**EXERCISE INPUTS:**
_ _ _ _ _
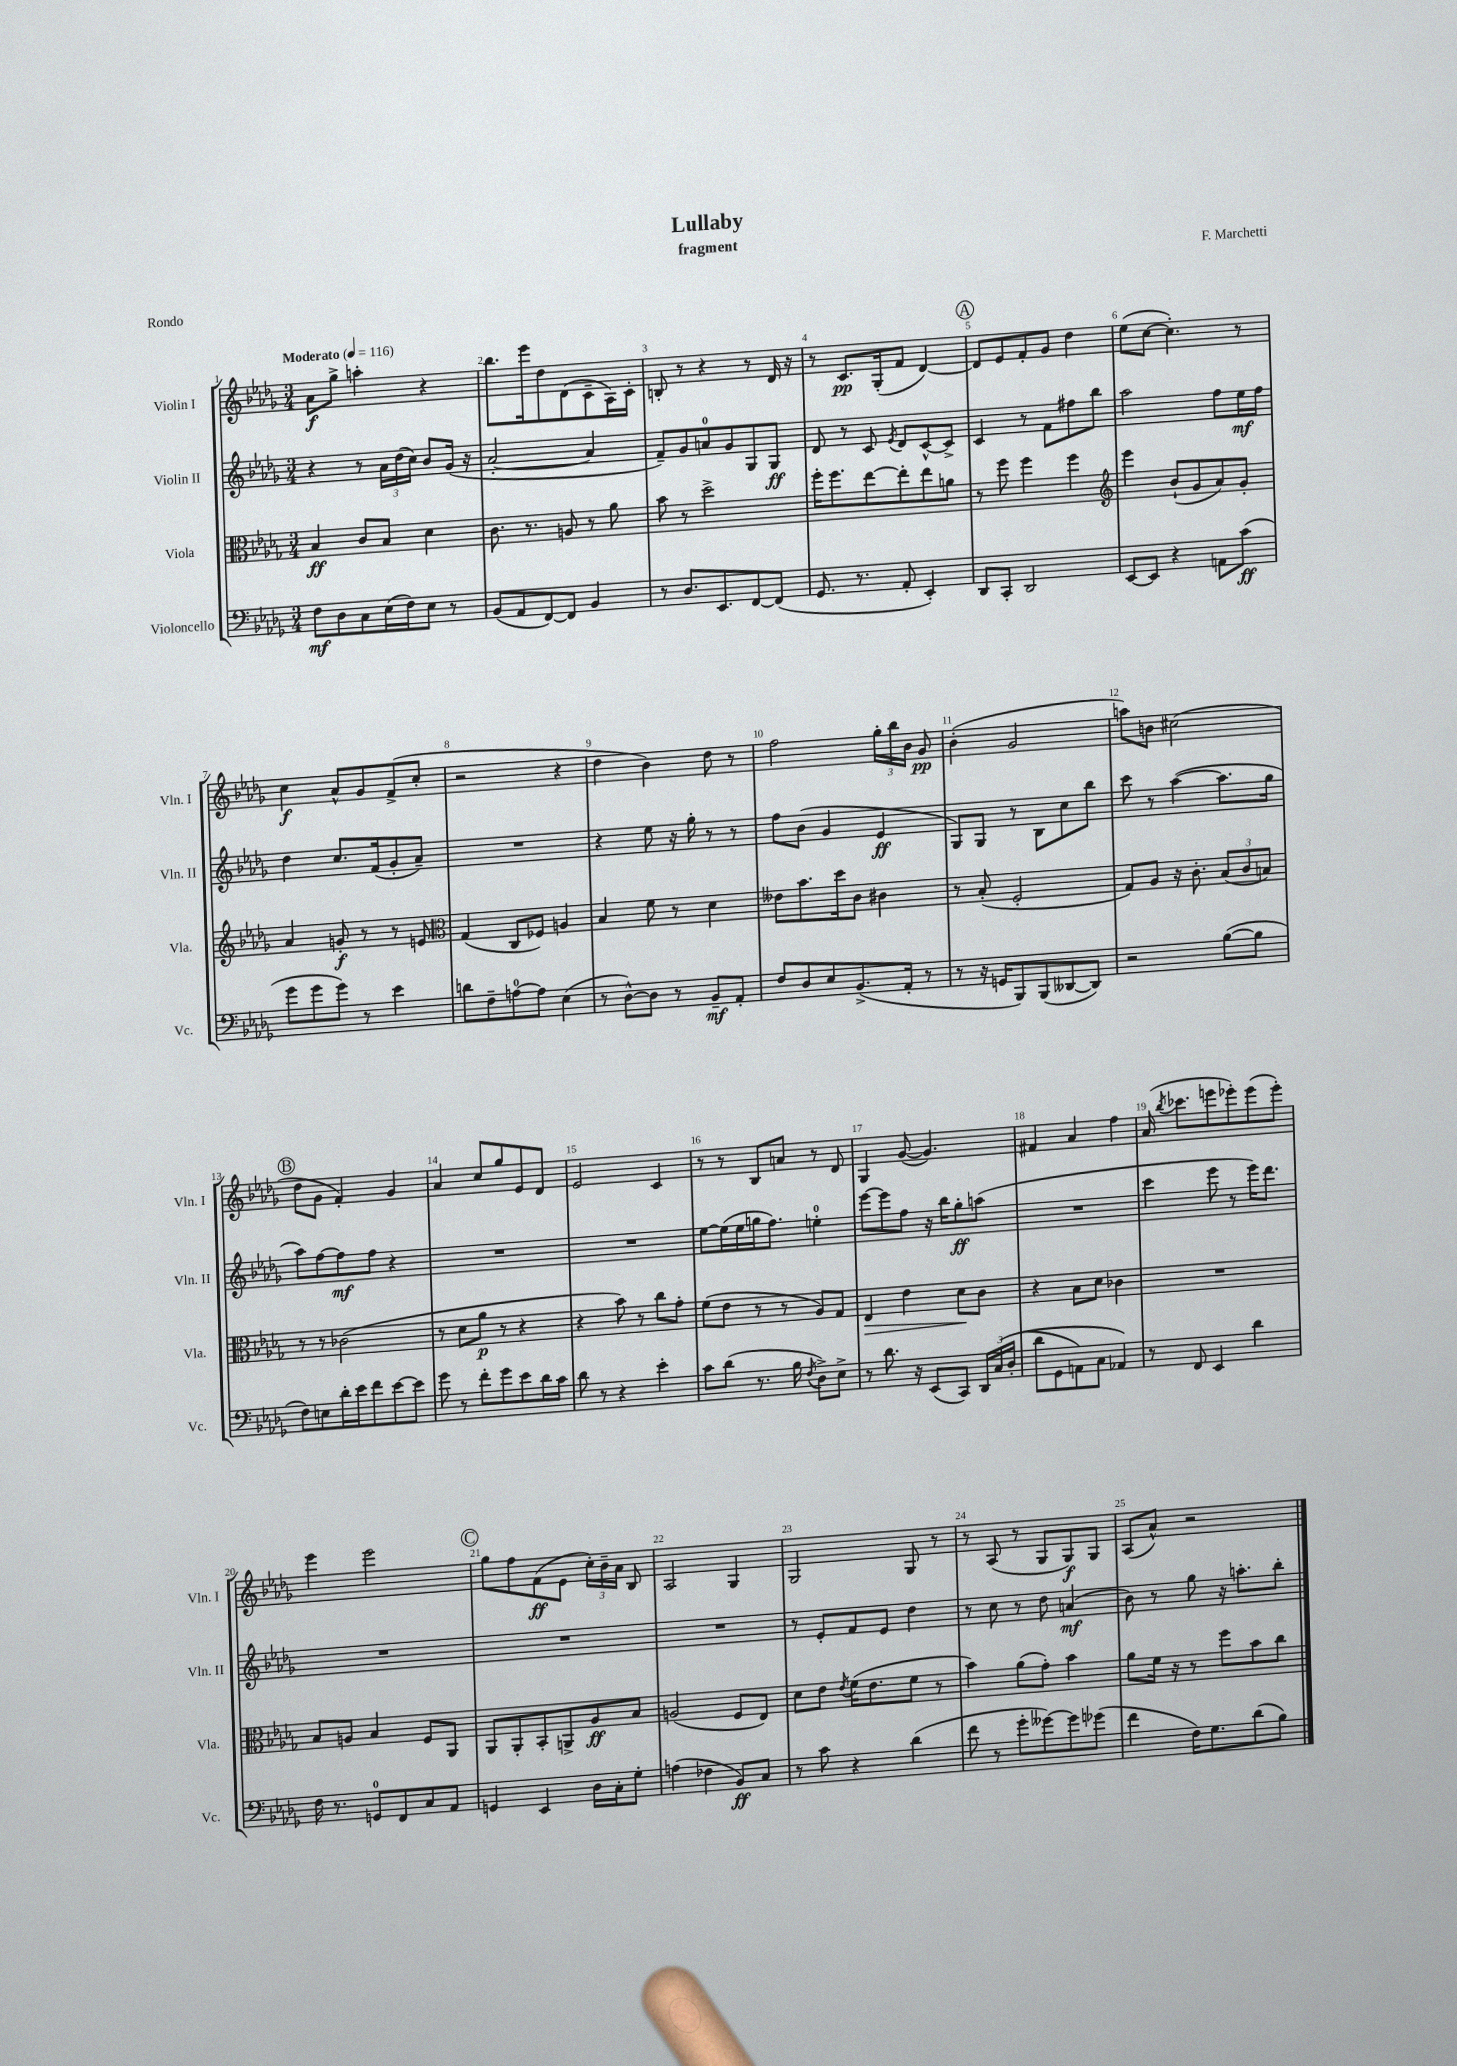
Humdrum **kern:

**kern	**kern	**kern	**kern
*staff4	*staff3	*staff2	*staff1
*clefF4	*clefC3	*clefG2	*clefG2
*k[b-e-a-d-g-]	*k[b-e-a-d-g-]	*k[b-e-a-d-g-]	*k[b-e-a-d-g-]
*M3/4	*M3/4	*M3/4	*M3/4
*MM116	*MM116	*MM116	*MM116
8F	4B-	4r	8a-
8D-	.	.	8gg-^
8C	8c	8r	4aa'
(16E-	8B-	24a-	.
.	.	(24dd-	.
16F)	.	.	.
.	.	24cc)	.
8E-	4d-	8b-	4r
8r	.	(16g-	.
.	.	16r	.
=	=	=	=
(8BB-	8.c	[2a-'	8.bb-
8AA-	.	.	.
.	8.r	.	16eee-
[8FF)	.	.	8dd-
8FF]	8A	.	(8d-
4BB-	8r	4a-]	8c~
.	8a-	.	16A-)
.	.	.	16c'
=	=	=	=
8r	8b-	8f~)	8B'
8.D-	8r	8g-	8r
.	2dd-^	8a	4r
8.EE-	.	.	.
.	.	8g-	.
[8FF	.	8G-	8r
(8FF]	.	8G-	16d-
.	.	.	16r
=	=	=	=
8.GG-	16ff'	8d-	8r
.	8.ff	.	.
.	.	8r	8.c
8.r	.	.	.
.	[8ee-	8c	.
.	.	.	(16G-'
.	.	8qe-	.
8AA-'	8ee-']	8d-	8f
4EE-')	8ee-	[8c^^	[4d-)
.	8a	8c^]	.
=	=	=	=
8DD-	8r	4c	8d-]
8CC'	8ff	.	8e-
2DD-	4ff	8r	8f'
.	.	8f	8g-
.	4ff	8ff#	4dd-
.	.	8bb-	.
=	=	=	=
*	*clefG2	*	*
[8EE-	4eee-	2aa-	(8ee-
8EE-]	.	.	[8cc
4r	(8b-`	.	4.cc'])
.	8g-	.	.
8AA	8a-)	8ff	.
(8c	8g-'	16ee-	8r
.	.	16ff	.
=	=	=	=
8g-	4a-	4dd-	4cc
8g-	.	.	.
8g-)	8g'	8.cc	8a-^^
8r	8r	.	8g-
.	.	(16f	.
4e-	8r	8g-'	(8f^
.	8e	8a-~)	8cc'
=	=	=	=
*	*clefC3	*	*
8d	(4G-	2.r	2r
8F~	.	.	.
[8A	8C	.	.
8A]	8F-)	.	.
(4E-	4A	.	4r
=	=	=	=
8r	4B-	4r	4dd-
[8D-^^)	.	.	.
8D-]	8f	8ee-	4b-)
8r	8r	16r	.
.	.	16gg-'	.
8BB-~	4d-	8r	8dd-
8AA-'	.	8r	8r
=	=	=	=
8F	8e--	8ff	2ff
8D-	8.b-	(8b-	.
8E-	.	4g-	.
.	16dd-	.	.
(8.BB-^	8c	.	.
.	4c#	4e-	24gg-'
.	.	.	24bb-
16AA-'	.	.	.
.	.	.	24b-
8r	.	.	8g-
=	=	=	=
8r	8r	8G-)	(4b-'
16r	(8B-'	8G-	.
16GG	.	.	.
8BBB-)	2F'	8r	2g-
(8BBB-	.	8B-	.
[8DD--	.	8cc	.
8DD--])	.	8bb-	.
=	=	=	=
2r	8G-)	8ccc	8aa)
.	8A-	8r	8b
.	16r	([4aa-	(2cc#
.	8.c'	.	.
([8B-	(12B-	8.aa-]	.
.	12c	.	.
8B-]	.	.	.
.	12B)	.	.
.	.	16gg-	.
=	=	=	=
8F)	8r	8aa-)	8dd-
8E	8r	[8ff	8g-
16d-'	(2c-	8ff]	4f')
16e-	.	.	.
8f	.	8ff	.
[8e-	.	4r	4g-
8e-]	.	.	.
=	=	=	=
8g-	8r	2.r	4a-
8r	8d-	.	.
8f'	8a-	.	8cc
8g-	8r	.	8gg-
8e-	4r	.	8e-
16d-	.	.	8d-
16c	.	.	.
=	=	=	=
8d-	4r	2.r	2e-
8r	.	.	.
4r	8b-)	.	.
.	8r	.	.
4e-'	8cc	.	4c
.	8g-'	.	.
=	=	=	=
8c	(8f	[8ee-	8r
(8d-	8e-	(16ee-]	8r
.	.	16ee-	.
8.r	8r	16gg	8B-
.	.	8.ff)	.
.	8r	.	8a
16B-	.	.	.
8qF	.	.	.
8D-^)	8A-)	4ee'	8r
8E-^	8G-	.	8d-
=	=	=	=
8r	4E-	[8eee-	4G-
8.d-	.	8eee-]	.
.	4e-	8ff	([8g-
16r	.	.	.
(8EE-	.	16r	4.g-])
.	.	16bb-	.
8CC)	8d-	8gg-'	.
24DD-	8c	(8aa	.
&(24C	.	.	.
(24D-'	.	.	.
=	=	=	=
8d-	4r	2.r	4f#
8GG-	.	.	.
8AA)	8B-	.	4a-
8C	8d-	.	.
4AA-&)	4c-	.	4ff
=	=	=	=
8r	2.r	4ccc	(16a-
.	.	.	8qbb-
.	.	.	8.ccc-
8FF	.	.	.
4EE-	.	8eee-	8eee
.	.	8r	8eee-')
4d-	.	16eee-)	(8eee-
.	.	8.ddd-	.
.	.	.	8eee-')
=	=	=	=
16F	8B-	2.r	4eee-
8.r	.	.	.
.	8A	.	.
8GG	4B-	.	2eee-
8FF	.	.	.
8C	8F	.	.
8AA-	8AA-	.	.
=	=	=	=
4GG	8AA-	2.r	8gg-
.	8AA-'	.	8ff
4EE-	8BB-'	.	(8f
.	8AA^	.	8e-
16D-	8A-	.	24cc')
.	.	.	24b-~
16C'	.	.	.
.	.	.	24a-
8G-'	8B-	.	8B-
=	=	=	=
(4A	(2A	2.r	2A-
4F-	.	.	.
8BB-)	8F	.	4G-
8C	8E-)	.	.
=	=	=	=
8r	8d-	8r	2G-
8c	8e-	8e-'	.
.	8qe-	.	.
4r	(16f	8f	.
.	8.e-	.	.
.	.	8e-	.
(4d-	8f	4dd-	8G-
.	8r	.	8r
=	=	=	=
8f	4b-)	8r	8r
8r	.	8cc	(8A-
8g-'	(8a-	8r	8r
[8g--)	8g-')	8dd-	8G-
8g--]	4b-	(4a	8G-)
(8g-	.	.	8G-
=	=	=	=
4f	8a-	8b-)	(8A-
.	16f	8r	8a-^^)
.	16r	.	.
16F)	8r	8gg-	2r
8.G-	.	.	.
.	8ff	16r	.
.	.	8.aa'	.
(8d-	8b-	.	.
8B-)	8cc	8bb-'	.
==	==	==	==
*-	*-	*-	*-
_ _ _ _ _
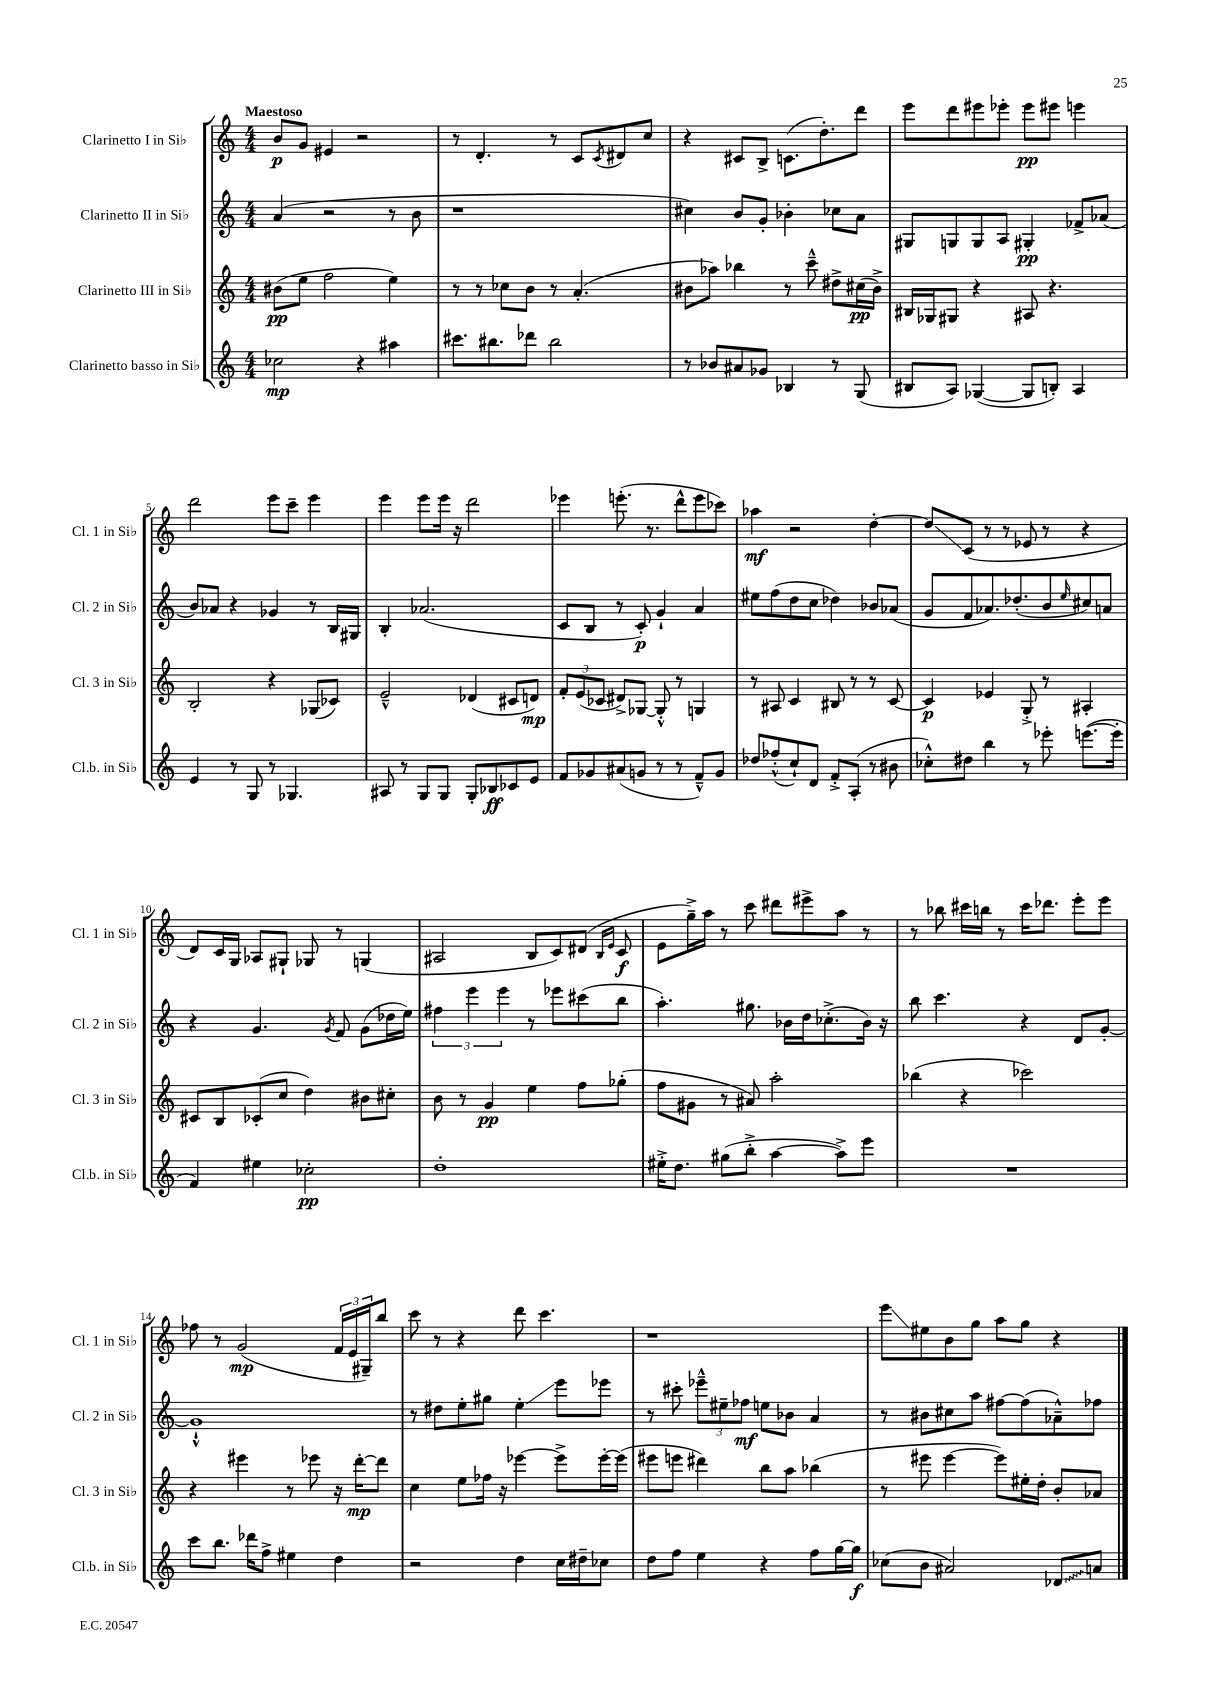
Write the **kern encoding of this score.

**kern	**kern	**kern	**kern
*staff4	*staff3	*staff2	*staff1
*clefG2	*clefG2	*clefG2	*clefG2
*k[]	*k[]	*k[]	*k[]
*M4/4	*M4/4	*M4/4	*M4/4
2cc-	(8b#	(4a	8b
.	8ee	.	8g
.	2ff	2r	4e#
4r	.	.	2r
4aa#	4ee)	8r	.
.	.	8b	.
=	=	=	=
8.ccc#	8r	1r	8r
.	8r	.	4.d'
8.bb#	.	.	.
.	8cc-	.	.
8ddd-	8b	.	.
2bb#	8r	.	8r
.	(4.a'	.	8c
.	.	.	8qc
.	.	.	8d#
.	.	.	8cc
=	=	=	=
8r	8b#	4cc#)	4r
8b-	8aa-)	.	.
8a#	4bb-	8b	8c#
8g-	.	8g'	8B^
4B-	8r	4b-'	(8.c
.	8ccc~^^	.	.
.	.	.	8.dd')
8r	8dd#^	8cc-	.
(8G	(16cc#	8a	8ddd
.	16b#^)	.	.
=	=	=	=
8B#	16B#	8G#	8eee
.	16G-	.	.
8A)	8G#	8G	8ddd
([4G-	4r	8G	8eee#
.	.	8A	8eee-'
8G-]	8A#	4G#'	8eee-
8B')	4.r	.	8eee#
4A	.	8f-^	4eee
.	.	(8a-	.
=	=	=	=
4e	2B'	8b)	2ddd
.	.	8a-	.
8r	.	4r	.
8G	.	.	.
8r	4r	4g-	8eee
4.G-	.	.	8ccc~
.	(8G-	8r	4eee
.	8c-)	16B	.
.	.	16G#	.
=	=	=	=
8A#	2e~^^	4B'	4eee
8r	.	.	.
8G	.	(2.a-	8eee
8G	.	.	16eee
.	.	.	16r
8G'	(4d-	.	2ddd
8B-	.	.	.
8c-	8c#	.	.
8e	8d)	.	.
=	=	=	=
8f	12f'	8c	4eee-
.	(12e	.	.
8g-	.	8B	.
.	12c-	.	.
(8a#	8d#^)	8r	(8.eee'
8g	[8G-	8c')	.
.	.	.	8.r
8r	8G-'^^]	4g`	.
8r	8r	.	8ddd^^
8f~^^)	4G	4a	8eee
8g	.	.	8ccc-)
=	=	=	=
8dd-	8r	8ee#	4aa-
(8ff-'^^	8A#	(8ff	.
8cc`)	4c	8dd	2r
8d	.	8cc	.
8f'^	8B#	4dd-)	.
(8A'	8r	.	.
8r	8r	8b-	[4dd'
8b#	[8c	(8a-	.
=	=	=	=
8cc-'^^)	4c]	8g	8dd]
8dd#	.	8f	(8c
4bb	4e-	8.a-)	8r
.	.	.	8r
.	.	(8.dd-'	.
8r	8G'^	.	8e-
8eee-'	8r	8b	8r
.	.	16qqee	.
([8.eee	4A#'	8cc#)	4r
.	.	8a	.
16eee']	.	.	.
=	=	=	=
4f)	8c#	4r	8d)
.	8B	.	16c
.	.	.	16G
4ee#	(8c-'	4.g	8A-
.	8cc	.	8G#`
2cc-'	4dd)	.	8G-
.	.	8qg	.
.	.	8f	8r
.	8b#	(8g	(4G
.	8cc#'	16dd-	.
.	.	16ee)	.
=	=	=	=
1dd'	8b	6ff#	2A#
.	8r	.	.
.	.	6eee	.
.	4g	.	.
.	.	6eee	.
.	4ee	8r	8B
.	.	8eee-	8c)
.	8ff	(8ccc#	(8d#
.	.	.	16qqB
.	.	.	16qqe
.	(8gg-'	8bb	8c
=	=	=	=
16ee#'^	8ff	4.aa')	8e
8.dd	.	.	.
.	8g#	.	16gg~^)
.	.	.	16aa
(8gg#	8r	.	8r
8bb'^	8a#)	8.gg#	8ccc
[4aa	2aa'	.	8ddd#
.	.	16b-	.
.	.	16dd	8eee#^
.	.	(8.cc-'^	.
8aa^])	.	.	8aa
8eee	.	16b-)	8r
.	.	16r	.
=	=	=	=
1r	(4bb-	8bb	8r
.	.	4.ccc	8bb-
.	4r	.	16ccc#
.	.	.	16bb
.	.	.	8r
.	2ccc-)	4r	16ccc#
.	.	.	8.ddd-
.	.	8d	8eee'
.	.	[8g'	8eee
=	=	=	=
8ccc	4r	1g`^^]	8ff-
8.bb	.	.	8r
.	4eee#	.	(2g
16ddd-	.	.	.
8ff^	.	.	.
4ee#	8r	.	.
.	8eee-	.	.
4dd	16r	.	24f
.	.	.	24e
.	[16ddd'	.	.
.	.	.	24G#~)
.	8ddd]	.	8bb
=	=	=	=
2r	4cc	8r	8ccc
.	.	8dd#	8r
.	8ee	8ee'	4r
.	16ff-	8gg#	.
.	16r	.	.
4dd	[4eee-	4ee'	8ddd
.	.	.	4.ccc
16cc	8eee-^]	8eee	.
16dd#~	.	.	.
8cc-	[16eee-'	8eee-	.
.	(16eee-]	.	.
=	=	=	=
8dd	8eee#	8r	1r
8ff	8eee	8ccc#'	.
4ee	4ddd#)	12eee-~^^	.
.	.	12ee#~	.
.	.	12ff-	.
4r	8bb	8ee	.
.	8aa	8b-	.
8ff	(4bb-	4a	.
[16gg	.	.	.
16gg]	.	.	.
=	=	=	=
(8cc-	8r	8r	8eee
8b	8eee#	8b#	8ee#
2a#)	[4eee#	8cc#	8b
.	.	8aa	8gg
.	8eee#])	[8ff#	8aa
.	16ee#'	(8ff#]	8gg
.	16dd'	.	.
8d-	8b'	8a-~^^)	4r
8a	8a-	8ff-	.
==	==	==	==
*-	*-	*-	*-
_ _ _ _ _
**AIM OF THE TASK:** Which lines in the items above contain the string "kern"? Report each of those lines in full.

**ANSWER TO THIS EXERCISE:**
Humdrum **kern:
**kern	**kern	**kern	**kern
Write the **kern encoding of this score.
**kern	**kern	**kern	**kern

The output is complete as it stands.